> [Task description]
What you return must match the listing below exactly, minus any pictures.

+++ Data under study

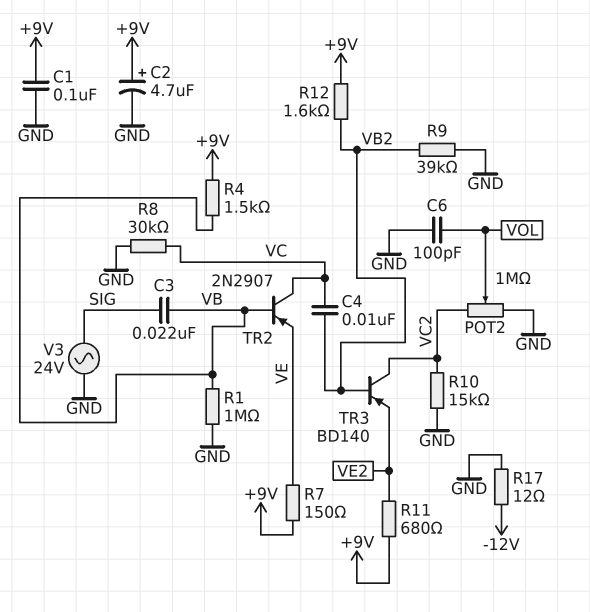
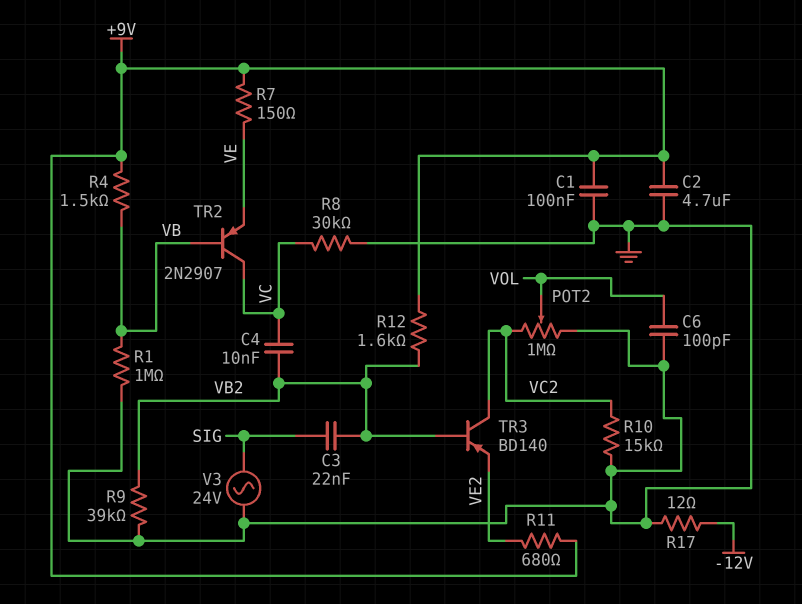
C2: 4.7uF (plus +9V, minus GND) -> 4.7uF (+9V, GND)
C3: 22nF (SIG, VB) -> 22nF (SIG, VB2)

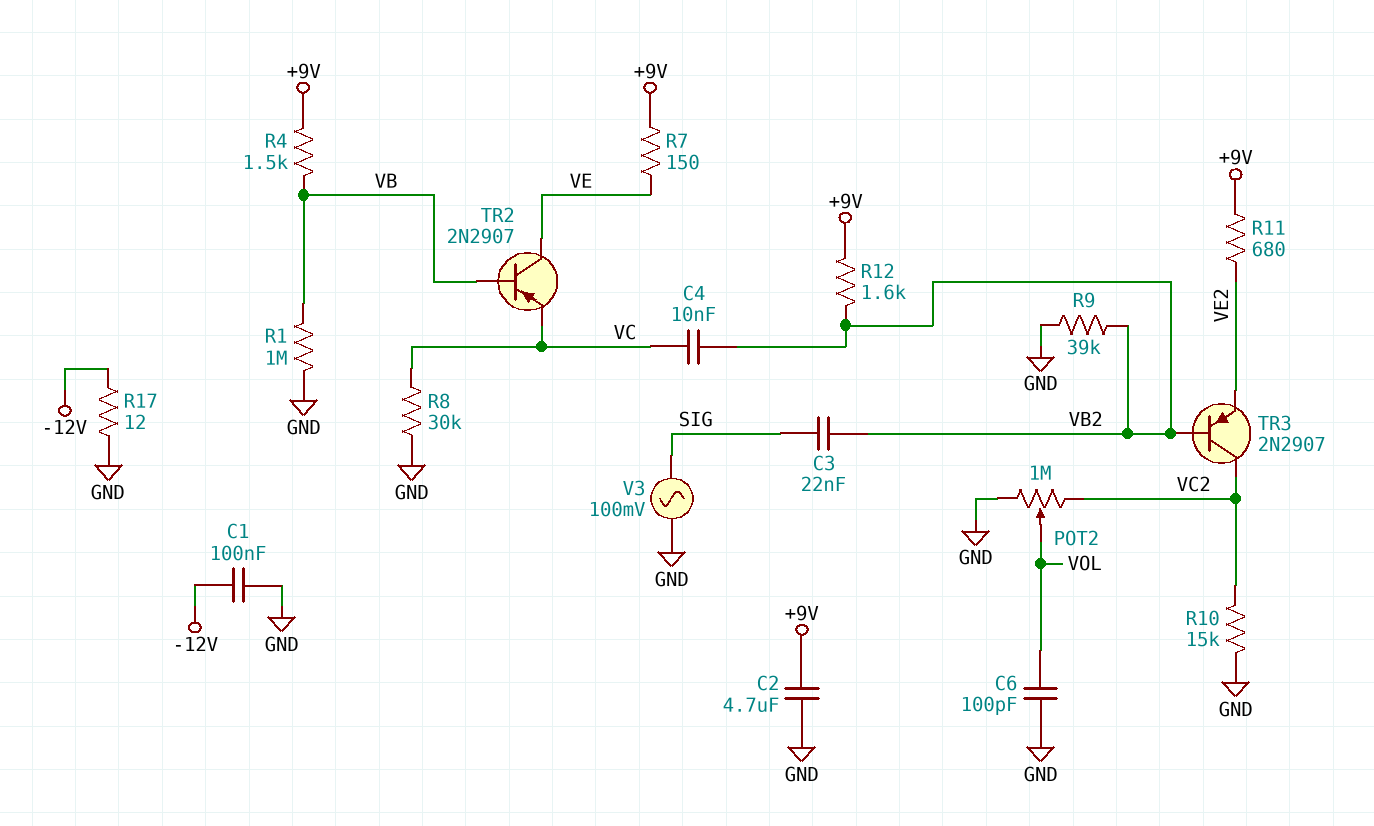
C1: 100nF (+9V, GND) -> 100nF (-12V, GND)
TR2: PNP 2N2907 (B VB, C VC, E VE) -> PNP 2N2907 (B VB, C VE, E VC)
TR3: PNP BD140 (B VB2, C VC2, E VE2) -> PNP 2N2907 (B VB2, C VC2, E VE2)
V3: AC 24V (GND, SIG) -> AC 100mV (GND, SIG)

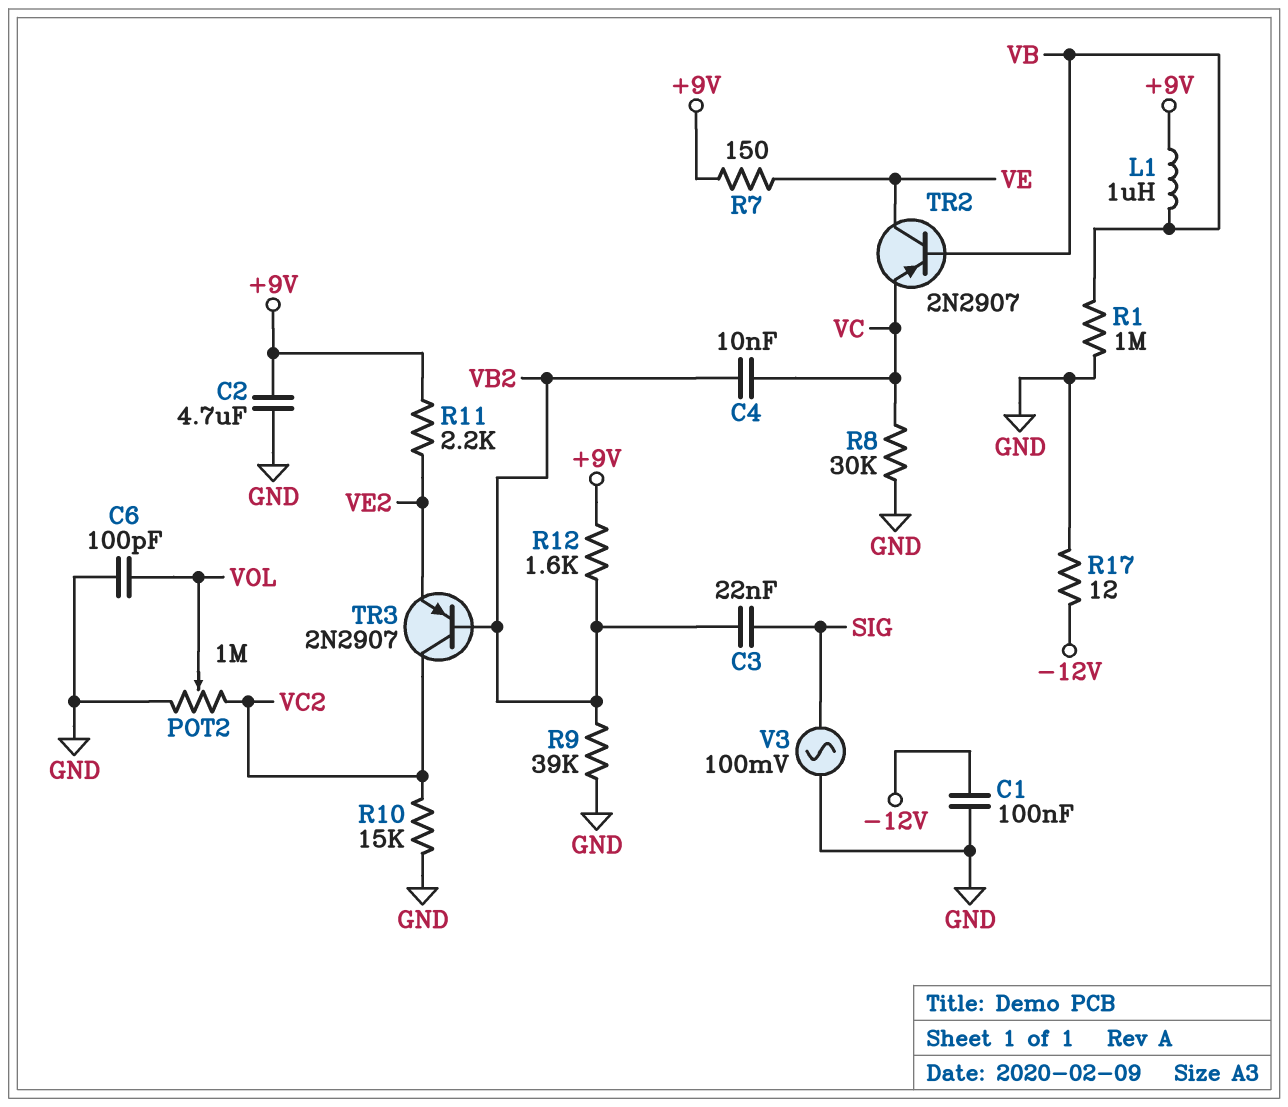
L1: none -> 1uH (+9V, VB)
R4: 1.5k (+9V, VB) -> none
R11: 680 (+9V, VE2) -> 2.2k (+9V, VE2)

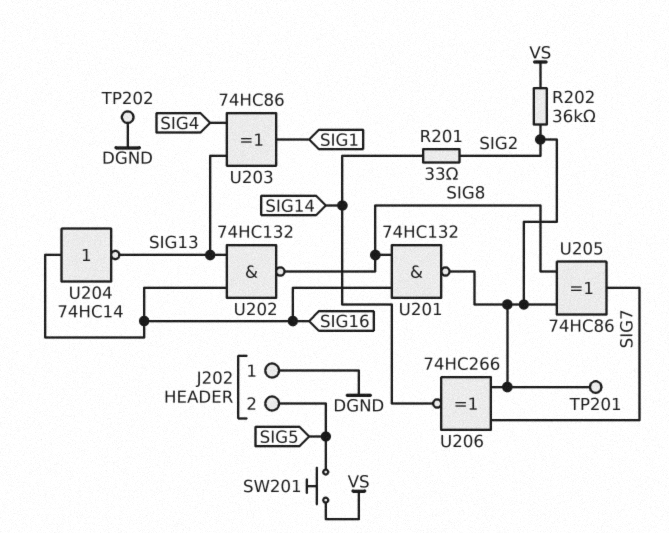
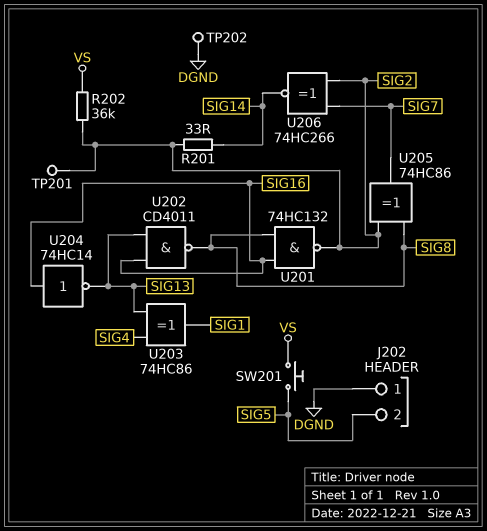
U202: NAND 74HC132 (in SIG13, in SIG16, out SIG8) -> NAND CD4011 (in SIG13, in SIG16, out SIG8)

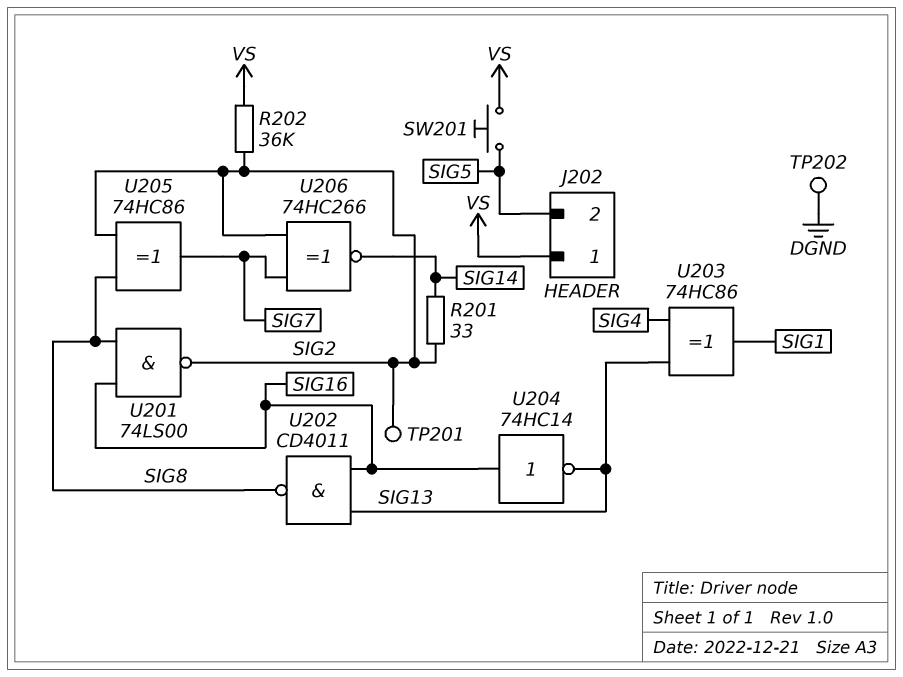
J202 pin 1: DGND -> VS
U201: NAND 74HC132 (in SIG8, in SIG16, out SIG2) -> NAND 74LS00 (in SIG8, in SIG16, out SIG2)

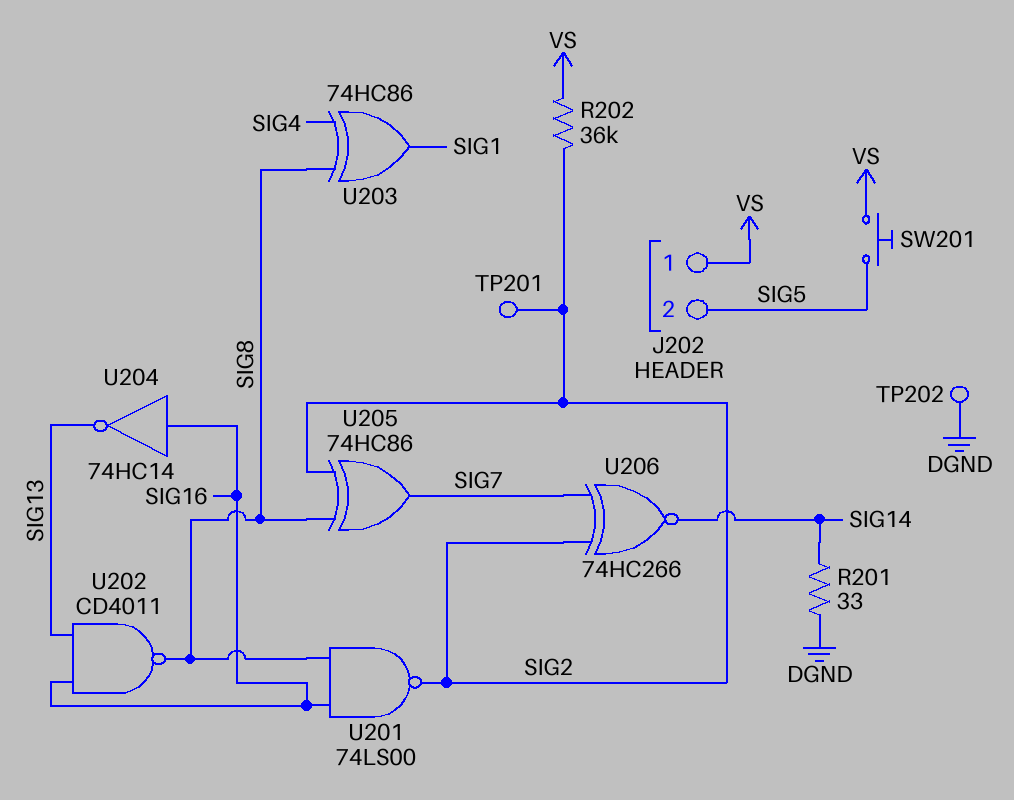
R201: 33 (SIG2, SIG14) -> 33 (DGND, SIG14)
U203: XOR 74HC86 (in SIG4, in SIG13, out SIG1) -> XOR 74HC86 (in SIG4, in SIG8, out SIG1)

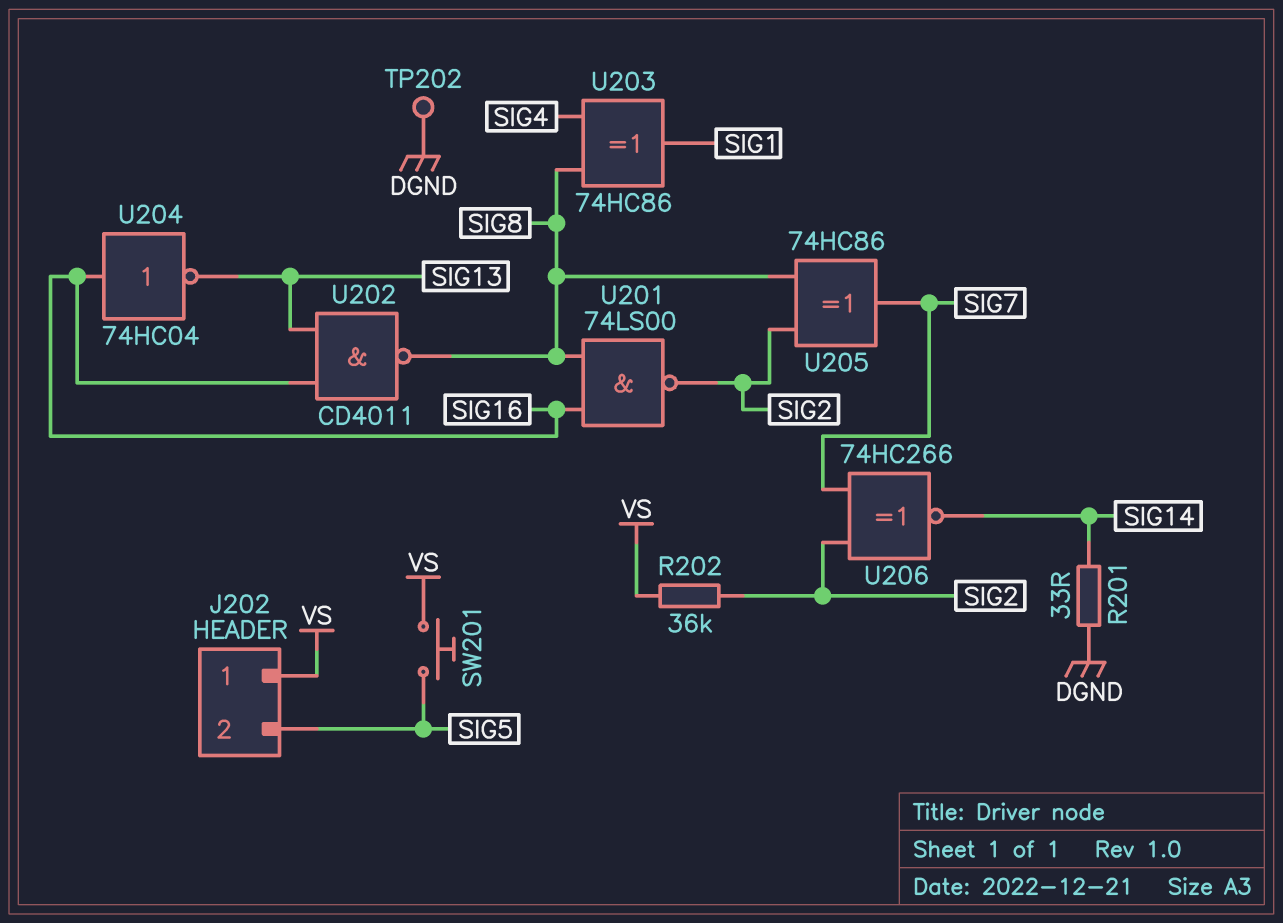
TP201: test point (SIG2) -> none
U204: NOT 74HC14 (in SIG16, out SIG13) -> NOT 74HC04 (in SIG16, out SIG13)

++++++

> [Solution to this problem]
C2: 4.7uF (plus +9V, minus GND) -> 4.7uF (+9V, GND)
C3: 22nF (SIG, VB) -> 22nF (SIG, VB2)

C1: 100nF (+9V, GND) -> 100nF (-12V, GND)
TR2: PNP 2N2907 (B VB, C VC, E VE) -> PNP 2N2907 (B VB, C VE, E VC)
TR3: PNP BD140 (B VB2, C VC2, E VE2) -> PNP 2N2907 (B VB2, C VC2, E VE2)
V3: AC 24V (GND, SIG) -> AC 100mV (GND, SIG)

L1: none -> 1uH (+9V, VB)
R4: 1.5k (+9V, VB) -> none
R11: 680 (+9V, VE2) -> 2.2k (+9V, VE2)

U202: NAND 74HC132 (in SIG13, in SIG16, out SIG8) -> NAND CD4011 (in SIG13, in SIG16, out SIG8)

J202 pin 1: DGND -> VS
U201: NAND 74HC132 (in SIG8, in SIG16, out SIG2) -> NAND 74LS00 (in SIG8, in SIG16, out SIG2)

R201: 33 (SIG2, SIG14) -> 33 (DGND, SIG14)
U203: XOR 74HC86 (in SIG4, in SIG13, out SIG1) -> XOR 74HC86 (in SIG4, in SIG8, out SIG1)

TP201: test point (SIG2) -> none
U204: NOT 74HC14 (in SIG16, out SIG13) -> NOT 74HC04 (in SIG16, out SIG13)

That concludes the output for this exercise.